_EXERCISE DETAILS_
Starting from the line that holds "R15: none -> 47k (FB, GND)", output exactly each line through the end of the listing. Do not copy pictures.
*** DATASET EXCERPTS ***
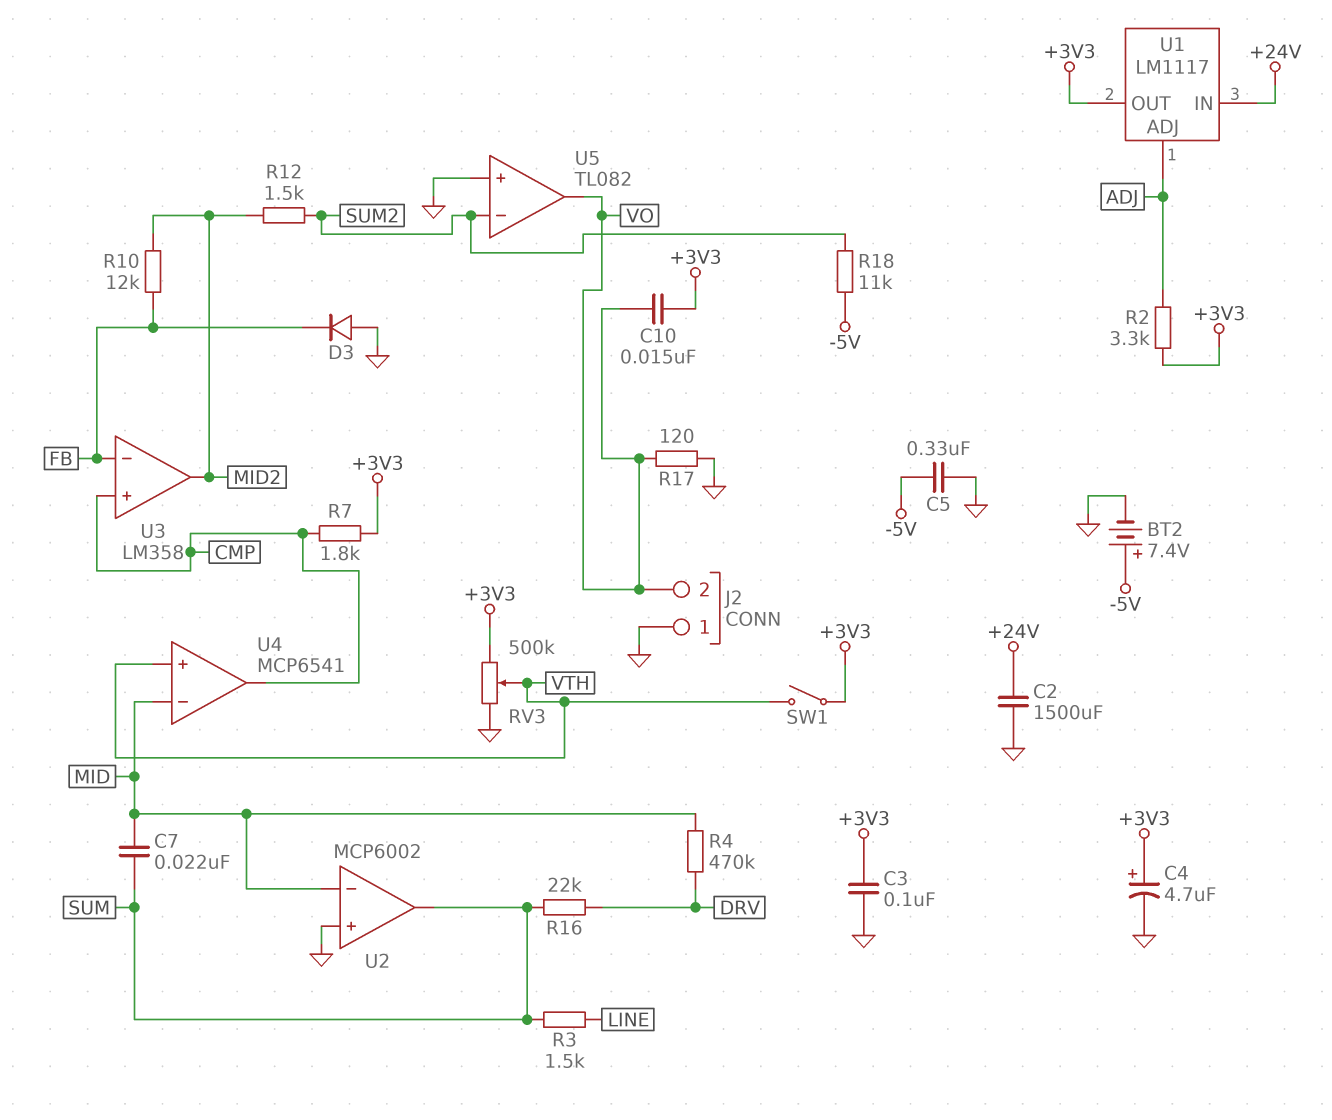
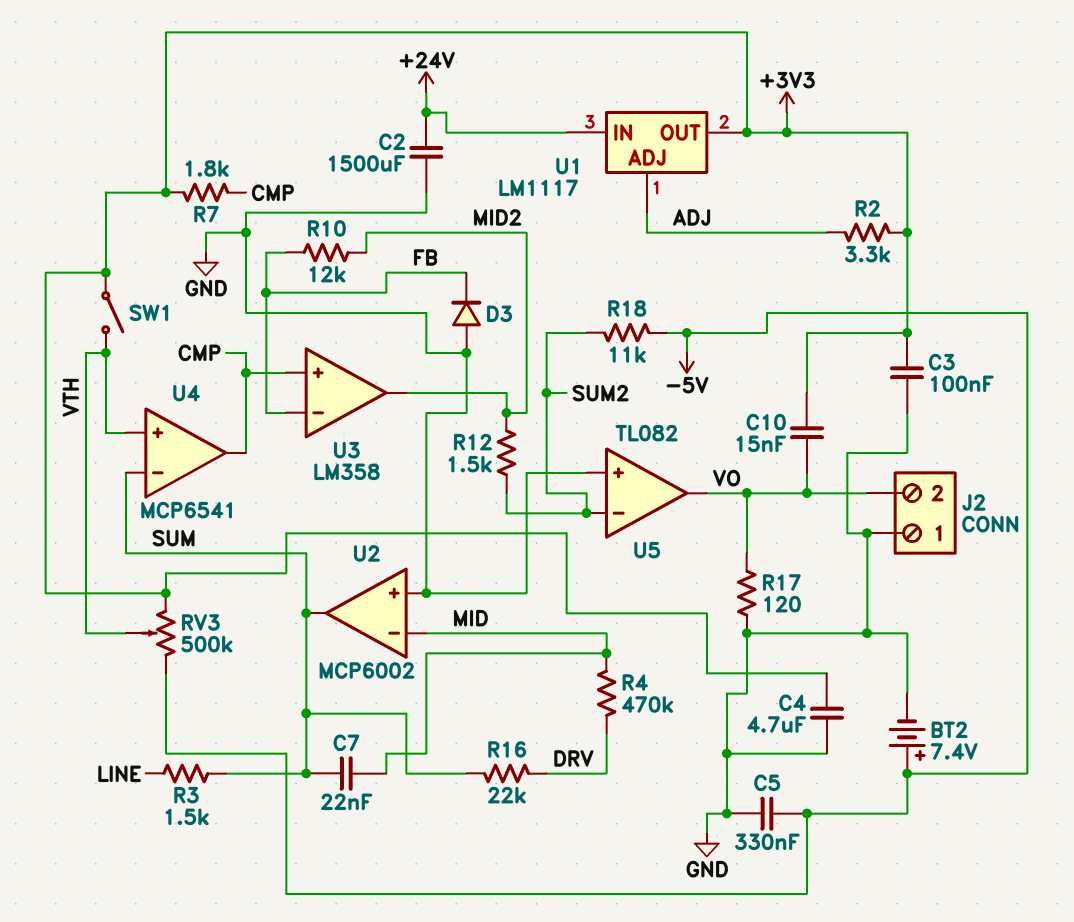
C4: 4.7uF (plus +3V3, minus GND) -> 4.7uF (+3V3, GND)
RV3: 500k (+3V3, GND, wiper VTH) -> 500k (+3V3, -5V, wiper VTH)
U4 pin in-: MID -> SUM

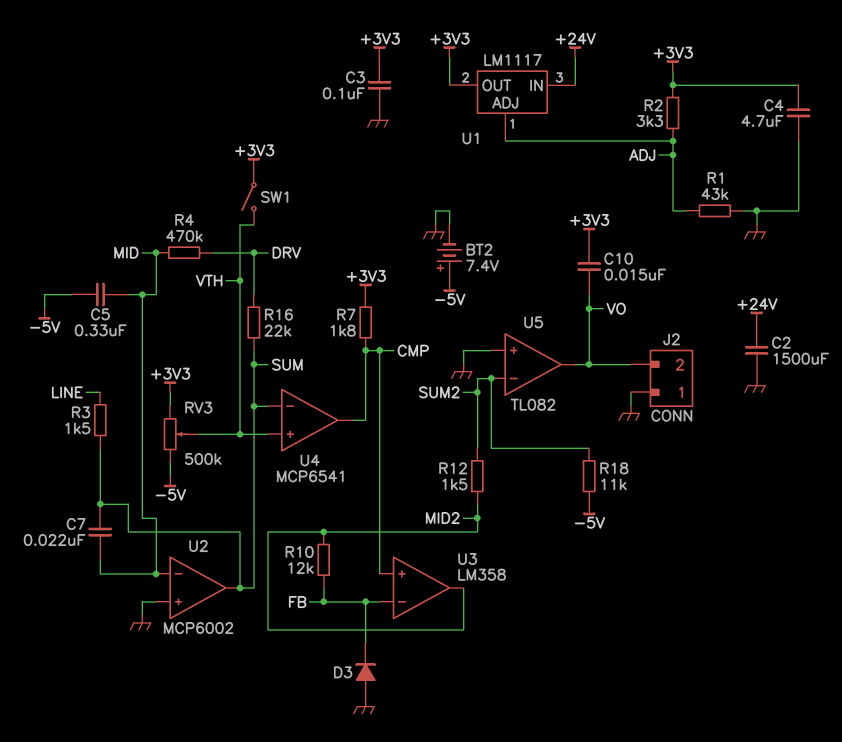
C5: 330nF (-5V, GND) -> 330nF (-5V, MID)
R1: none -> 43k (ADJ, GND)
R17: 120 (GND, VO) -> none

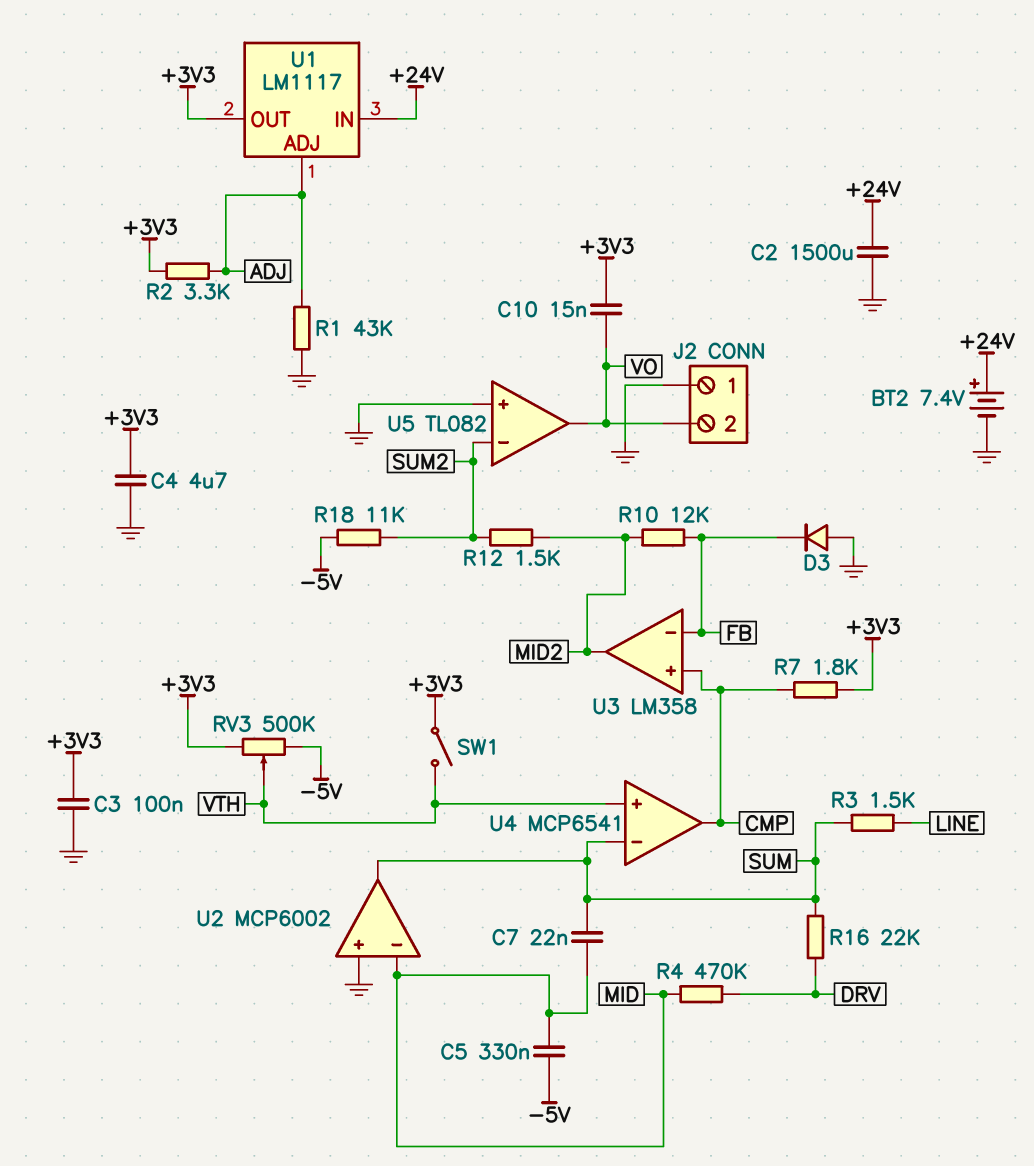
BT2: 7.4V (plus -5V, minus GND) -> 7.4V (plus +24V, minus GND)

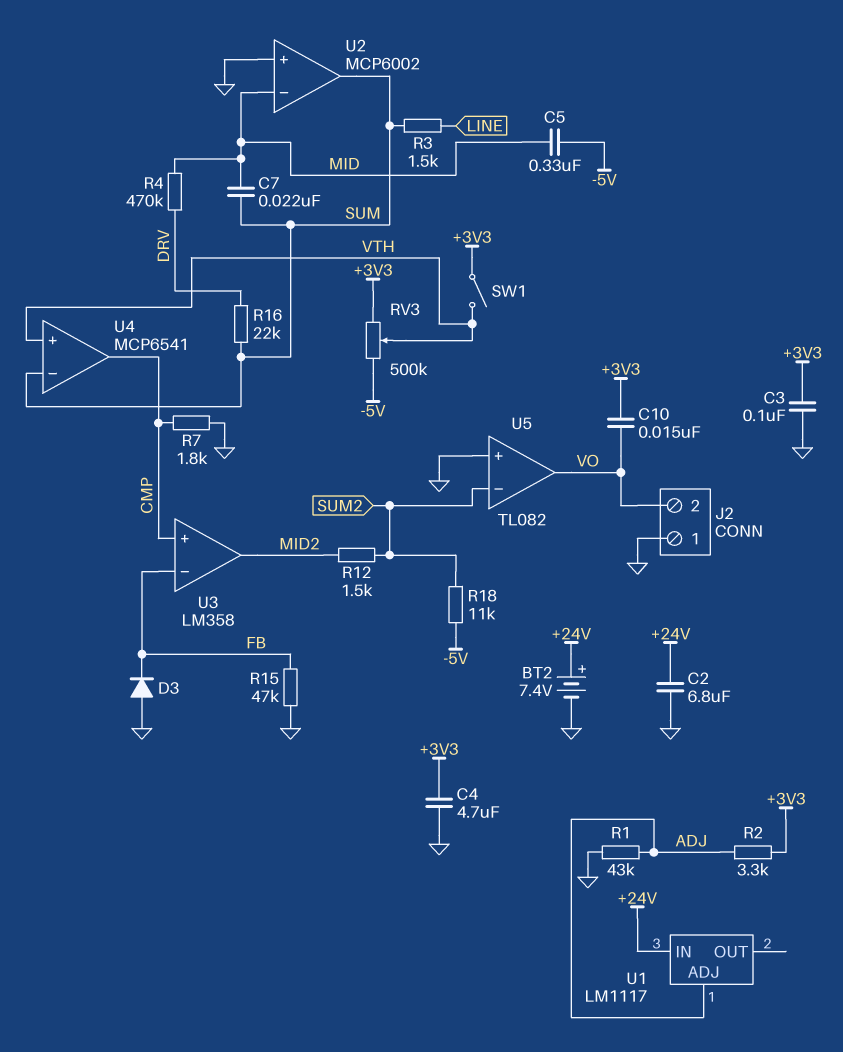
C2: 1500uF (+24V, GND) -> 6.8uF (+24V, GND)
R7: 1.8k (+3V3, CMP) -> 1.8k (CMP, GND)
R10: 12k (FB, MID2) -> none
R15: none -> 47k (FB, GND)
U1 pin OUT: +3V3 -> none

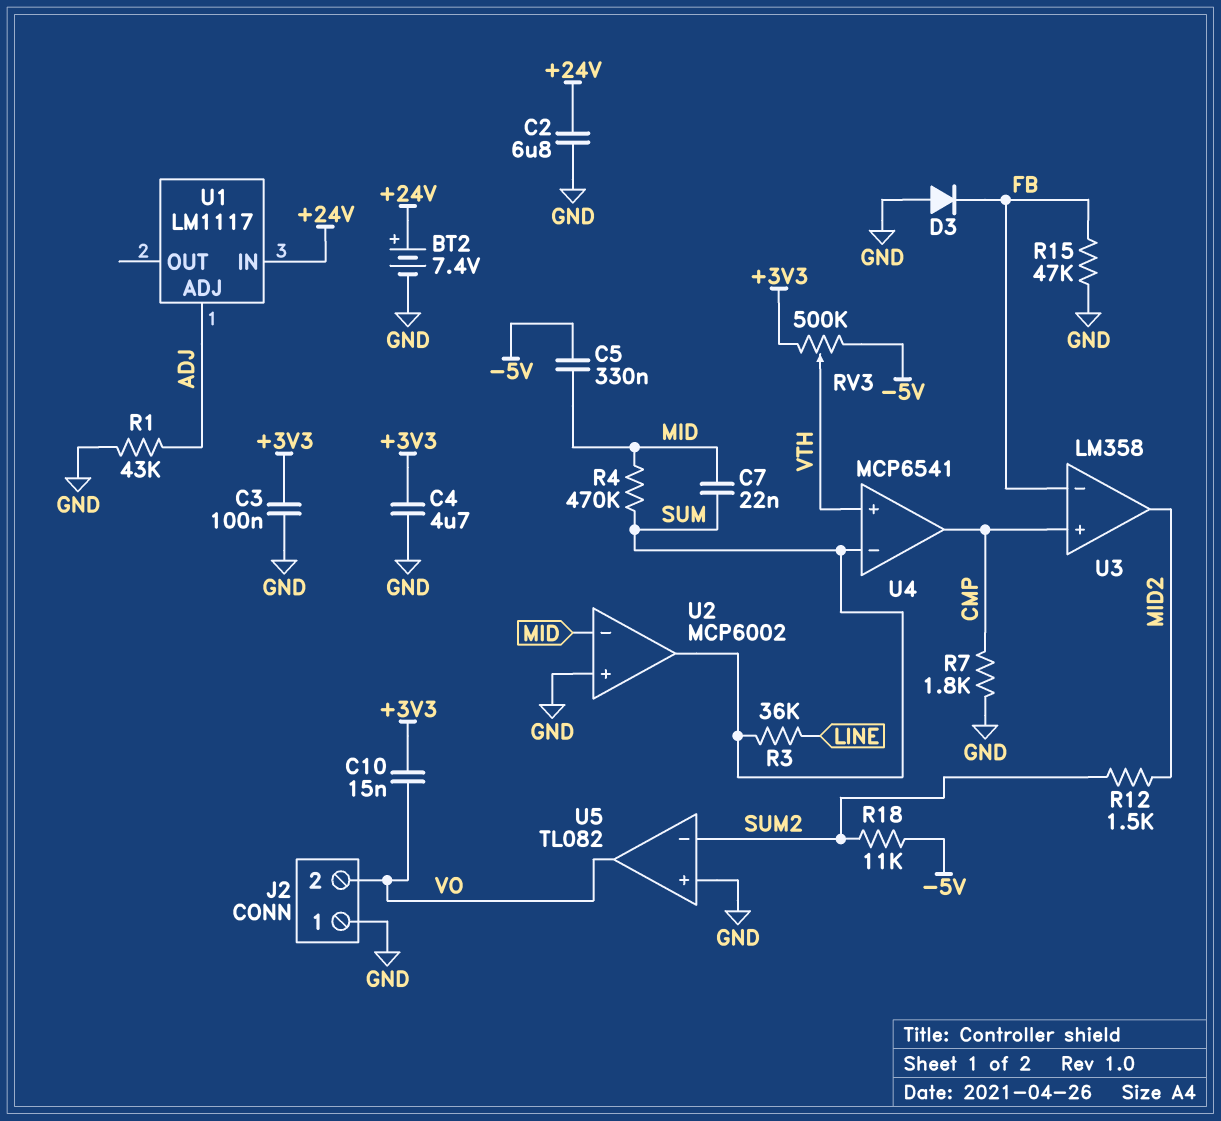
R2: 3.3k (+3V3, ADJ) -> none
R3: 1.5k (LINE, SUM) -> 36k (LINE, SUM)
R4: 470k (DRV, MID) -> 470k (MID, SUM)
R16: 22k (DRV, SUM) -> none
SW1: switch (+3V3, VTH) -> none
*** End of DATASET EXCERPTS ***
_OUTPUT BELOW_
R15: none -> 47k (FB, GND)
U1 pin OUT: +3V3 -> none

R2: 3.3k (+3V3, ADJ) -> none
R3: 1.5k (LINE, SUM) -> 36k (LINE, SUM)
R4: 470k (DRV, MID) -> 470k (MID, SUM)
R16: 22k (DRV, SUM) -> none
SW1: switch (+3V3, VTH) -> none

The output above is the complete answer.